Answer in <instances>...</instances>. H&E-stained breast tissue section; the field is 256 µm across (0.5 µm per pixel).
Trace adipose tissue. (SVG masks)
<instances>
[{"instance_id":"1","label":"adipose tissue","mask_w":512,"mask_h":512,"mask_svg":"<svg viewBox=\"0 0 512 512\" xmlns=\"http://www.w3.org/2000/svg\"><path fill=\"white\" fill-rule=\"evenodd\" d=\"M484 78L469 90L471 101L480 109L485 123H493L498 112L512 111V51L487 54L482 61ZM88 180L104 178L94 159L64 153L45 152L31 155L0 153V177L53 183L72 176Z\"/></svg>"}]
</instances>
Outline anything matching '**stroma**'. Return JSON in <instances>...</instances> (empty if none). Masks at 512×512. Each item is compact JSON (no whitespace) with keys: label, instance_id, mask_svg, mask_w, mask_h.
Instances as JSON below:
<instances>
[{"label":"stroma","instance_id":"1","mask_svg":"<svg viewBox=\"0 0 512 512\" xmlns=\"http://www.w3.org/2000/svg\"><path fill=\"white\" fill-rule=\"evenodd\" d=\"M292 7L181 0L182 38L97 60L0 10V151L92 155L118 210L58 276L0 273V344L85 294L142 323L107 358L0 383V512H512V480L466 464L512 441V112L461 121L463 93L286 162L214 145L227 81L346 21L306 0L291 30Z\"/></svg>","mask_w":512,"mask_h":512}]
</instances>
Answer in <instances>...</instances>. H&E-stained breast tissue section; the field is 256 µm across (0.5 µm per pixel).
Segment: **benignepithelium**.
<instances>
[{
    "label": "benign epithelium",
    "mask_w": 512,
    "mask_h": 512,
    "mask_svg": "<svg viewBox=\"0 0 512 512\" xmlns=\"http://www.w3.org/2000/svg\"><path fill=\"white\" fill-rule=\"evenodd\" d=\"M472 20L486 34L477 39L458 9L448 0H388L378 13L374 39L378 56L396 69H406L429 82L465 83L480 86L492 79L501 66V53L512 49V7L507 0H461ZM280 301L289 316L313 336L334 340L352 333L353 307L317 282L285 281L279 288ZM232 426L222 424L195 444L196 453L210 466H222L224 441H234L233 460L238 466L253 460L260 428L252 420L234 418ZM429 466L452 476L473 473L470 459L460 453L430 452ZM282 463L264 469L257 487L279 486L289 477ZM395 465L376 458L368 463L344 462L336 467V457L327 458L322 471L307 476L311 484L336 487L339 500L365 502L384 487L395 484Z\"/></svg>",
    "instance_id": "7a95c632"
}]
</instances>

SET PROBLEM:
Print back all the lines verbatim.

SOLUTION:
Answer in <instances>...</instances>. H&E-stained breast tissue section; the field is 256 µm across (0.5 µm per pixel).
Trace adipose tissue. (SVG masks)
<instances>
[{"instance_id":"1","label":"adipose tissue","mask_w":512,"mask_h":512,"mask_svg":"<svg viewBox=\"0 0 512 512\" xmlns=\"http://www.w3.org/2000/svg\"><path fill=\"white\" fill-rule=\"evenodd\" d=\"M484 78L469 90L471 101L480 109L485 123H493L498 112L512 111V51L487 54L482 61ZM88 180L104 178L94 159L64 153L45 152L31 155L0 153V177L53 183L72 176Z\"/></svg>"}]
</instances>
Outline anything matching '**stroma**'. Return JSON in <instances>...</instances> (empty if none). Masks at 512×512. Each item is compact JSON (no whitespace) with keys: label, instance_id, mask_svg, mask_w, mask_h.
Instances as JSON below:
<instances>
[{"label":"stroma","instance_id":"1","mask_svg":"<svg viewBox=\"0 0 512 512\" xmlns=\"http://www.w3.org/2000/svg\"><path fill=\"white\" fill-rule=\"evenodd\" d=\"M292 7L181 0L182 38L97 60L0 10V151L92 155L118 210L58 276L0 273V344L85 294L142 323L107 358L0 383V512H512V480L466 464L512 441V112L461 121L463 93L286 162L214 145L227 81L346 21L306 0L291 30Z\"/></svg>","mask_w":512,"mask_h":512}]
</instances>
Answer in <instances>...</instances>. H&E-stained breast tissue section; the field is 256 µm across (0.5 µm per pixel).
Segment: **benignepithelium**.
<instances>
[{
    "label": "benign epithelium",
    "mask_w": 512,
    "mask_h": 512,
    "mask_svg": "<svg viewBox=\"0 0 512 512\" xmlns=\"http://www.w3.org/2000/svg\"><path fill=\"white\" fill-rule=\"evenodd\" d=\"M472 20L486 34L477 39L458 9L448 0H388L378 13L374 39L378 56L396 69H406L429 82L465 83L480 86L492 79L501 66V53L512 49V7L507 0H461ZM280 301L289 316L313 336L334 340L352 333L353 307L317 282L285 281L279 288ZM232 426L222 424L195 444L196 453L210 466H222L224 441H234L233 460L238 466L253 460L260 428L252 420L234 418ZM429 466L452 476L473 473L470 459L460 453L430 452ZM282 463L264 469L257 487L279 486L289 477ZM395 465L376 458L368 463L344 462L336 467V457L327 458L322 471L307 476L311 484L336 487L339 500L365 502L384 487L395 484Z\"/></svg>",
    "instance_id": "7a95c632"
}]
</instances>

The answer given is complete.